▶ _Your assignment_
Keep the pictures out. Restate the entries below word for word.
---------- Supplied records ----------
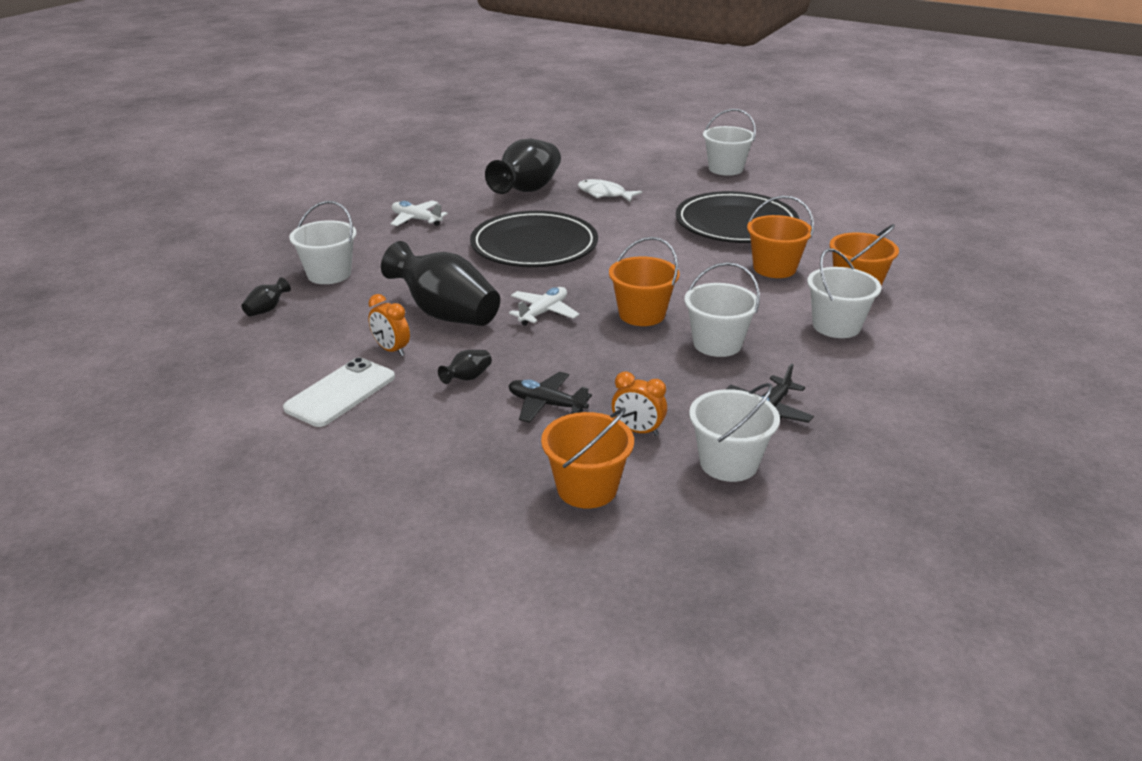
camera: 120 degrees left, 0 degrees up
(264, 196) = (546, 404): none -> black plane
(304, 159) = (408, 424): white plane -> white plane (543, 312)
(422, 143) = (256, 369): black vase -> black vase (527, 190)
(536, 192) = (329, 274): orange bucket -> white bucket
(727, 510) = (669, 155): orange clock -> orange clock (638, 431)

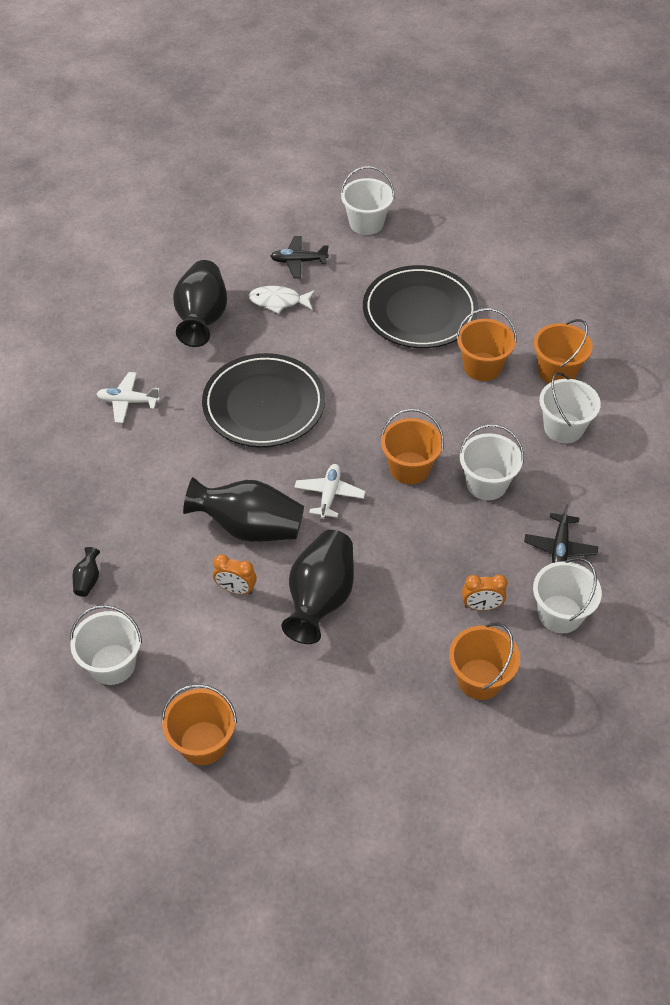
camera: 25 degrees left, 20 degrees up
(245, 446) = (203, 743): none -> orange bucket
(329, 274) = (106, 511): white bucket -> white bucket (112, 664)
(341, 393) = (232, 655): white phone -> none
(467, 378) = (320, 598): black vase -> black vase, size x2.44
(546, 404) = (399, 604): black plane -> black plane (298, 261)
----------
▶ _Response for this exercise_
camera: 120 degrees left, 0 degrees up
(264, 196) = (546, 404): none -> black plane
(304, 159) = (408, 424): white plane -> white plane (543, 312)
(422, 143) = (256, 369): black vase -> black vase (527, 190)
(536, 192) = (329, 274): orange bucket -> white bucket
(727, 510) = (669, 155): orange clock -> orange clock (638, 431)

camera: 25 degrees left, 20 degrees up
(245, 446) = (203, 743): none -> orange bucket
(329, 274) = (106, 511): white bucket -> white bucket (112, 664)
(341, 393) = (232, 655): white phone -> none
(467, 378) = (320, 598): black vase -> black vase, size x2.44
(546, 404) = (399, 604): black plane -> black plane (298, 261)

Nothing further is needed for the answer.